## Action item
Could you output the whole listing exactly as it stands, minus any images?

**** Given data

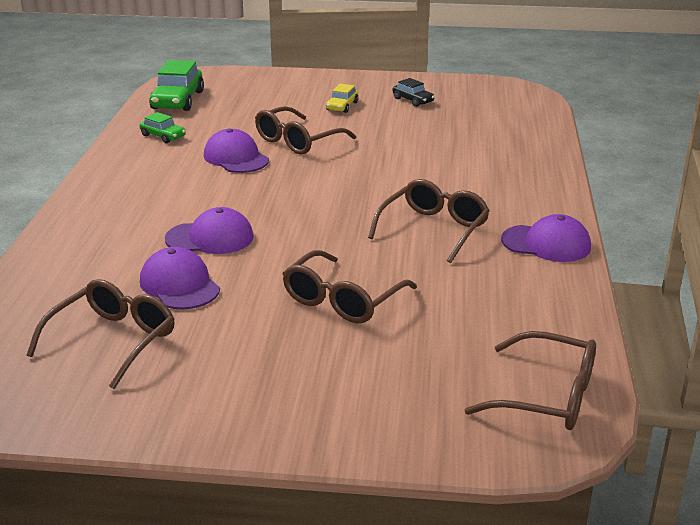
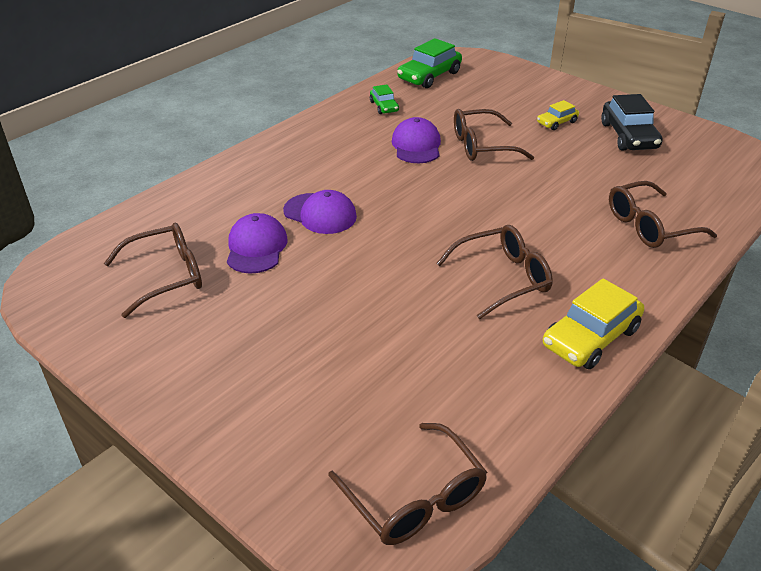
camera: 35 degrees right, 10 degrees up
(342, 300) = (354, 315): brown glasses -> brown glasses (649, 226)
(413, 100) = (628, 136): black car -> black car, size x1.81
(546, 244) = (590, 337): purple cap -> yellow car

********

## Output for this exercise
camera: 35 degrees right, 10 degrees up
(342, 300) = (354, 315): brown glasses -> brown glasses (649, 226)
(413, 100) = (628, 136): black car -> black car, size x1.81
(546, 244) = (590, 337): purple cap -> yellow car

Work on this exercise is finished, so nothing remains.